_Requirement_. Copy out every row below word for word, and leave the pictures out of your answer.

_Listing_.
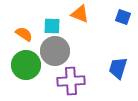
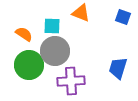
orange triangle: moved 1 px right, 1 px up
green circle: moved 3 px right
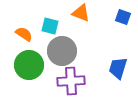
cyan square: moved 2 px left; rotated 12 degrees clockwise
gray circle: moved 7 px right
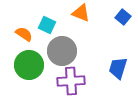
blue square: rotated 21 degrees clockwise
cyan square: moved 3 px left, 1 px up; rotated 12 degrees clockwise
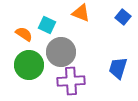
gray circle: moved 1 px left, 1 px down
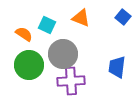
orange triangle: moved 5 px down
gray circle: moved 2 px right, 2 px down
blue trapezoid: moved 1 px left, 1 px up; rotated 10 degrees counterclockwise
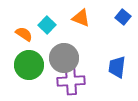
cyan square: rotated 18 degrees clockwise
gray circle: moved 1 px right, 4 px down
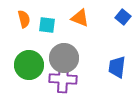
orange triangle: moved 1 px left
cyan square: rotated 36 degrees counterclockwise
orange semicircle: moved 15 px up; rotated 42 degrees clockwise
purple cross: moved 8 px left, 2 px up; rotated 8 degrees clockwise
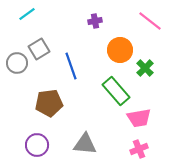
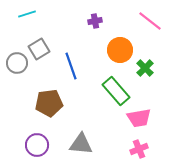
cyan line: rotated 18 degrees clockwise
gray triangle: moved 4 px left
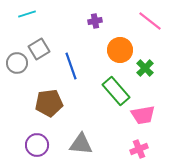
pink trapezoid: moved 4 px right, 3 px up
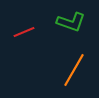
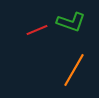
red line: moved 13 px right, 2 px up
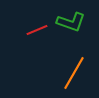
orange line: moved 3 px down
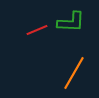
green L-shape: rotated 16 degrees counterclockwise
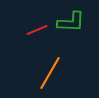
orange line: moved 24 px left
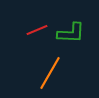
green L-shape: moved 11 px down
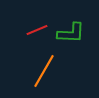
orange line: moved 6 px left, 2 px up
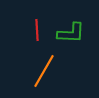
red line: rotated 70 degrees counterclockwise
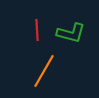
green L-shape: rotated 12 degrees clockwise
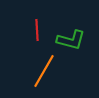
green L-shape: moved 7 px down
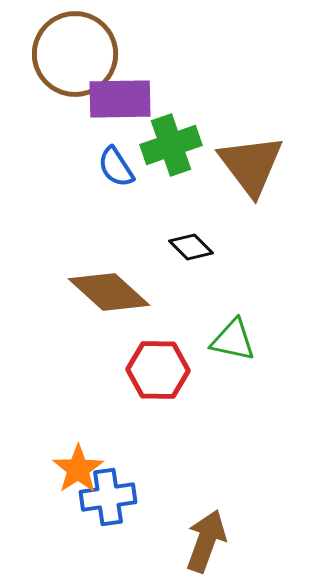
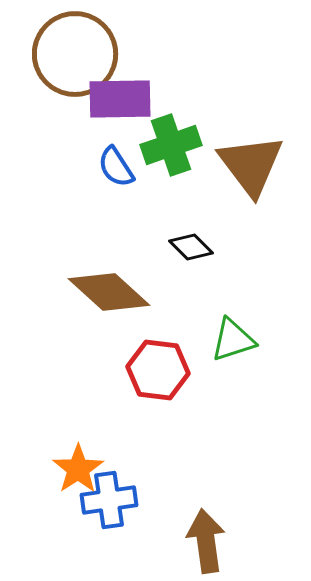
green triangle: rotated 30 degrees counterclockwise
red hexagon: rotated 6 degrees clockwise
blue cross: moved 1 px right, 3 px down
brown arrow: rotated 28 degrees counterclockwise
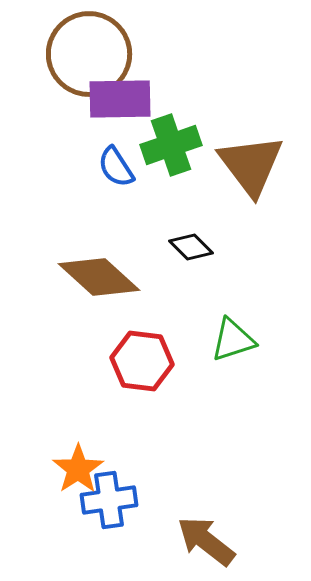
brown circle: moved 14 px right
brown diamond: moved 10 px left, 15 px up
red hexagon: moved 16 px left, 9 px up
brown arrow: rotated 44 degrees counterclockwise
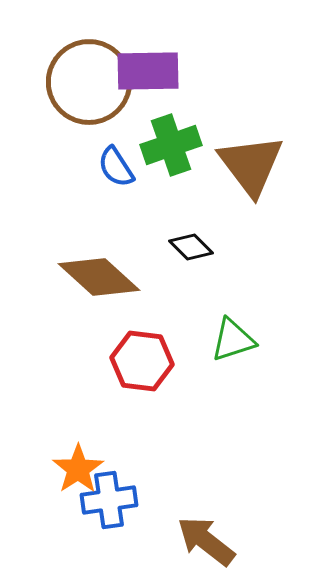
brown circle: moved 28 px down
purple rectangle: moved 28 px right, 28 px up
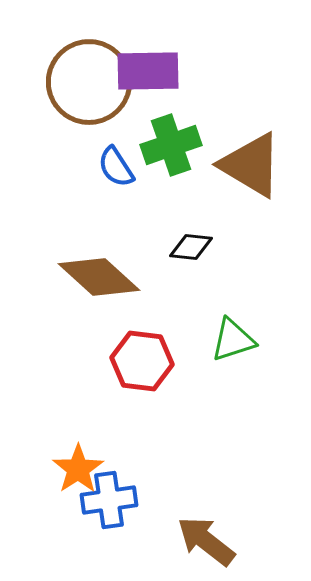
brown triangle: rotated 22 degrees counterclockwise
black diamond: rotated 39 degrees counterclockwise
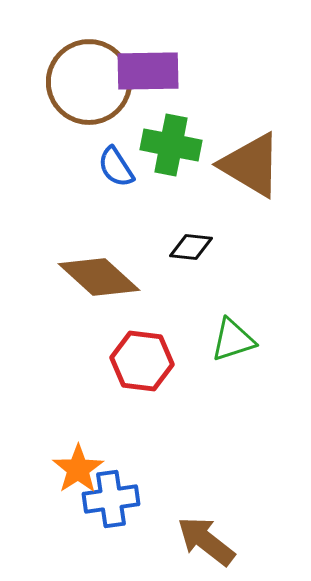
green cross: rotated 30 degrees clockwise
blue cross: moved 2 px right, 1 px up
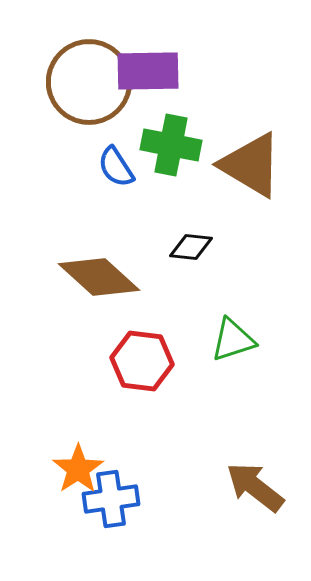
brown arrow: moved 49 px right, 54 px up
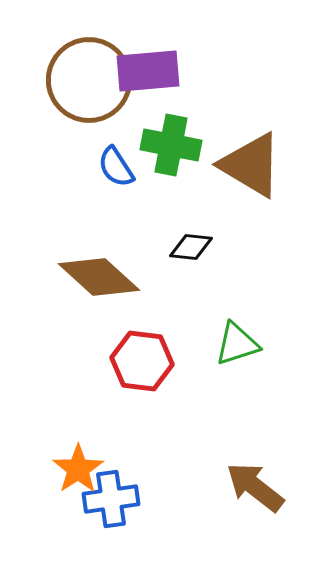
purple rectangle: rotated 4 degrees counterclockwise
brown circle: moved 2 px up
green triangle: moved 4 px right, 4 px down
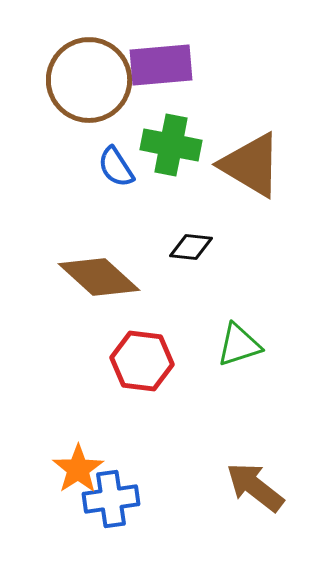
purple rectangle: moved 13 px right, 6 px up
green triangle: moved 2 px right, 1 px down
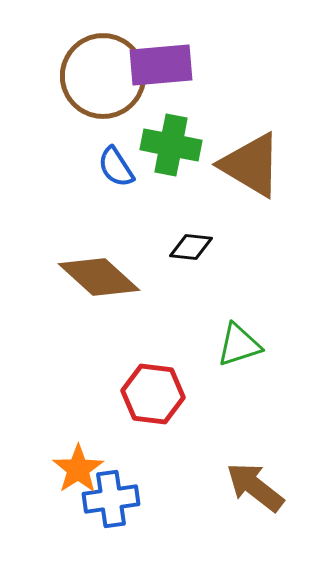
brown circle: moved 14 px right, 4 px up
red hexagon: moved 11 px right, 33 px down
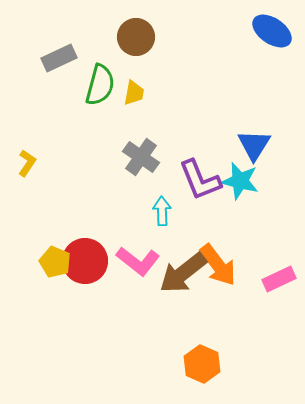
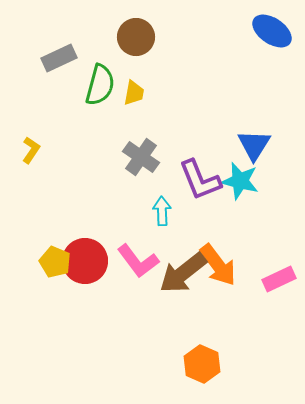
yellow L-shape: moved 4 px right, 13 px up
pink L-shape: rotated 15 degrees clockwise
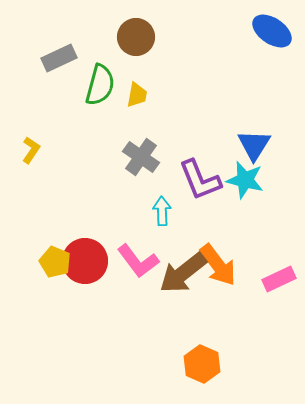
yellow trapezoid: moved 3 px right, 2 px down
cyan star: moved 5 px right, 1 px up
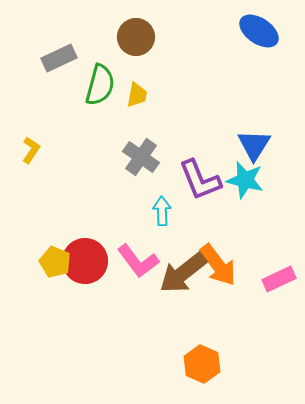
blue ellipse: moved 13 px left
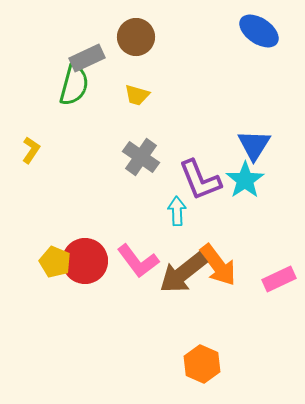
gray rectangle: moved 28 px right
green semicircle: moved 26 px left
yellow trapezoid: rotated 96 degrees clockwise
cyan star: rotated 24 degrees clockwise
cyan arrow: moved 15 px right
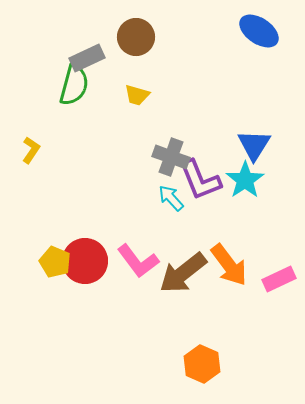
gray cross: moved 30 px right; rotated 15 degrees counterclockwise
cyan arrow: moved 6 px left, 13 px up; rotated 40 degrees counterclockwise
orange arrow: moved 11 px right
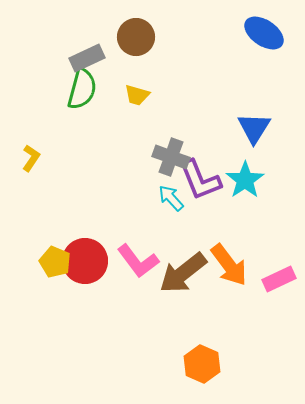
blue ellipse: moved 5 px right, 2 px down
green semicircle: moved 8 px right, 4 px down
blue triangle: moved 17 px up
yellow L-shape: moved 8 px down
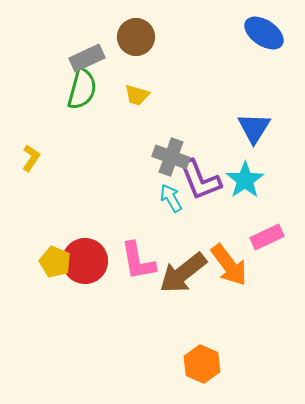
cyan arrow: rotated 12 degrees clockwise
pink L-shape: rotated 27 degrees clockwise
pink rectangle: moved 12 px left, 42 px up
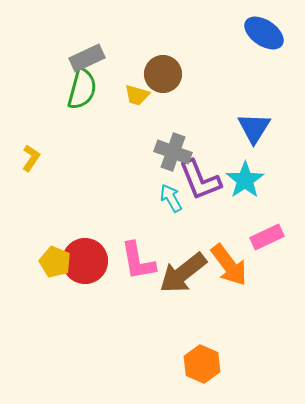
brown circle: moved 27 px right, 37 px down
gray cross: moved 2 px right, 5 px up
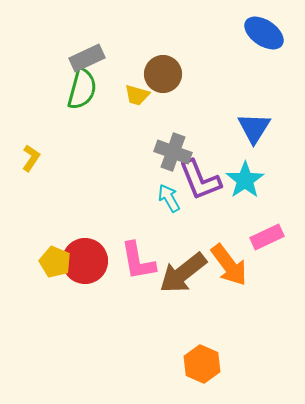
cyan arrow: moved 2 px left
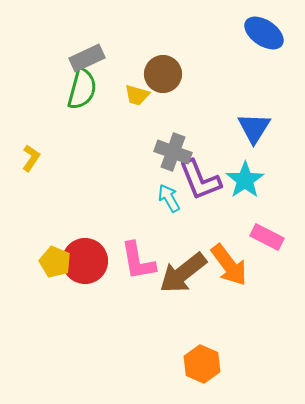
pink rectangle: rotated 52 degrees clockwise
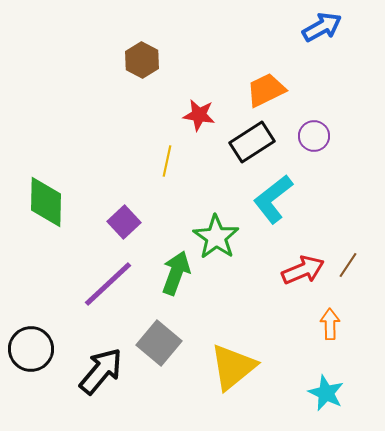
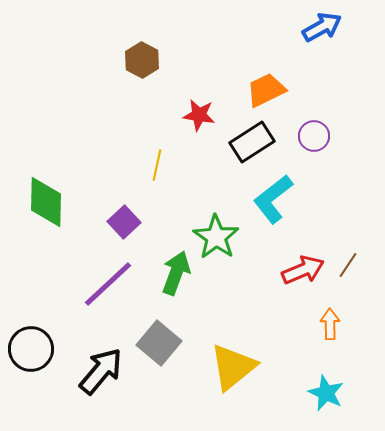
yellow line: moved 10 px left, 4 px down
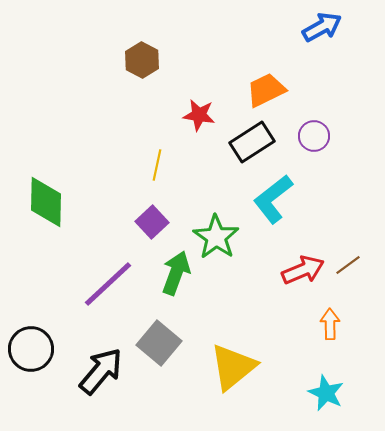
purple square: moved 28 px right
brown line: rotated 20 degrees clockwise
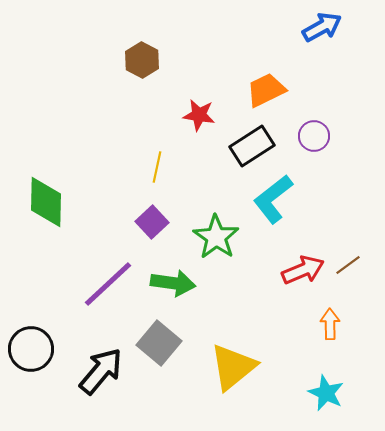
black rectangle: moved 4 px down
yellow line: moved 2 px down
green arrow: moved 3 px left, 10 px down; rotated 78 degrees clockwise
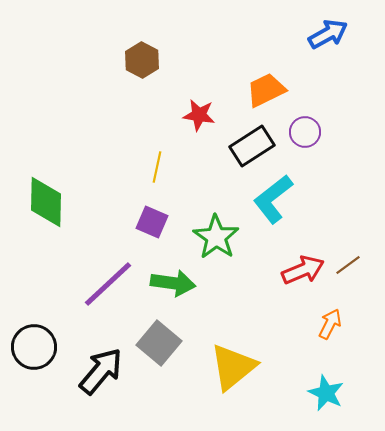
blue arrow: moved 6 px right, 7 px down
purple circle: moved 9 px left, 4 px up
purple square: rotated 24 degrees counterclockwise
orange arrow: rotated 28 degrees clockwise
black circle: moved 3 px right, 2 px up
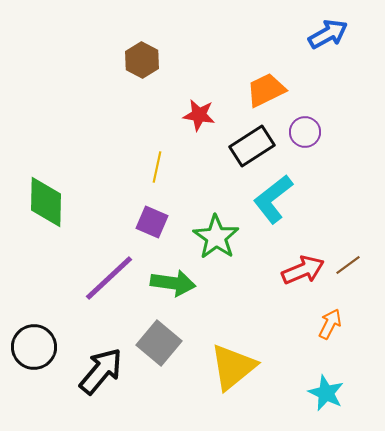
purple line: moved 1 px right, 6 px up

_Exercise solution_.
orange triangle: moved 1 px right, 1 px up
green circle: moved 3 px right
cyan square: moved 2 px left; rotated 12 degrees clockwise
gray circle: moved 7 px right
blue square: rotated 21 degrees clockwise
cyan square: moved 3 px left, 1 px up; rotated 12 degrees clockwise
gray circle: moved 1 px left, 1 px down
orange triangle: moved 5 px down
gray circle: moved 2 px right, 2 px down
blue trapezoid: moved 1 px left, 1 px up; rotated 10 degrees counterclockwise
cyan square: rotated 18 degrees clockwise
gray circle: moved 1 px right, 4 px down
orange triangle: moved 1 px left
cyan square: rotated 36 degrees counterclockwise
orange semicircle: moved 15 px up; rotated 42 degrees clockwise
purple cross: moved 8 px left, 2 px up; rotated 8 degrees clockwise
cyan line: rotated 18 degrees clockwise
gray triangle: moved 4 px left
pink trapezoid: moved 4 px right, 3 px up
red line: moved 13 px right, 2 px up
orange line: moved 3 px down
green L-shape: rotated 16 degrees counterclockwise
orange line: moved 24 px left
green L-shape: moved 11 px down
orange line: moved 6 px left, 2 px up
red line: rotated 70 degrees counterclockwise
green L-shape: rotated 12 degrees clockwise
green L-shape: moved 7 px down
green triangle: rotated 30 degrees counterclockwise
red hexagon: rotated 6 degrees clockwise
blue cross: moved 1 px right, 3 px down
brown arrow: rotated 28 degrees counterclockwise
brown circle: moved 14 px right
brown diamond: moved 10 px left, 15 px up
red hexagon: moved 16 px left, 9 px up
brown arrow: rotated 44 degrees counterclockwise
brown circle: moved 28 px down
purple rectangle: moved 28 px right, 28 px up
brown triangle: rotated 22 degrees counterclockwise
black diamond: rotated 39 degrees counterclockwise
green cross: rotated 30 degrees clockwise
blue cross: moved 2 px right, 1 px up
brown arrow: moved 49 px right, 54 px up
purple rectangle: rotated 4 degrees counterclockwise
brown circle: moved 2 px up
green triangle: moved 4 px right, 4 px down
purple rectangle: moved 13 px right, 6 px up
green triangle: moved 2 px right, 1 px down
brown circle: moved 14 px right, 4 px up
red hexagon: moved 11 px right, 33 px down
yellow L-shape: moved 4 px right, 13 px up
pink L-shape: rotated 15 degrees clockwise
yellow trapezoid: moved 3 px right, 2 px down
cyan star: moved 5 px right, 1 px up
blue ellipse: moved 13 px left
gray rectangle: moved 28 px right
green semicircle: moved 26 px left
yellow trapezoid: rotated 96 degrees clockwise
cyan star: rotated 24 degrees clockwise
cyan arrow: moved 15 px right
gray cross: moved 30 px right; rotated 15 degrees counterclockwise
cyan arrow: moved 6 px left, 13 px up; rotated 40 degrees counterclockwise
orange arrow: moved 11 px right
blue ellipse: moved 5 px right, 2 px down
green semicircle: moved 8 px right, 4 px down
blue triangle: moved 17 px up
yellow L-shape: moved 8 px down
cyan arrow: rotated 12 degrees clockwise
pink L-shape: rotated 27 degrees clockwise
pink rectangle: moved 12 px left, 42 px up
brown circle: moved 27 px right, 37 px down
gray cross: moved 2 px right, 5 px up
cyan arrow: moved 2 px left
pink rectangle: rotated 52 degrees clockwise
yellow line: moved 10 px left, 4 px down
purple square: moved 28 px right
brown line: rotated 20 degrees clockwise
black rectangle: moved 4 px down
yellow line: moved 2 px down
green arrow: moved 3 px left, 10 px down; rotated 78 degrees clockwise
blue arrow: moved 6 px right, 7 px down
purple circle: moved 9 px left, 4 px up
purple square: rotated 24 degrees counterclockwise
orange arrow: rotated 28 degrees clockwise
black circle: moved 3 px right, 2 px up
purple line: moved 1 px right, 6 px up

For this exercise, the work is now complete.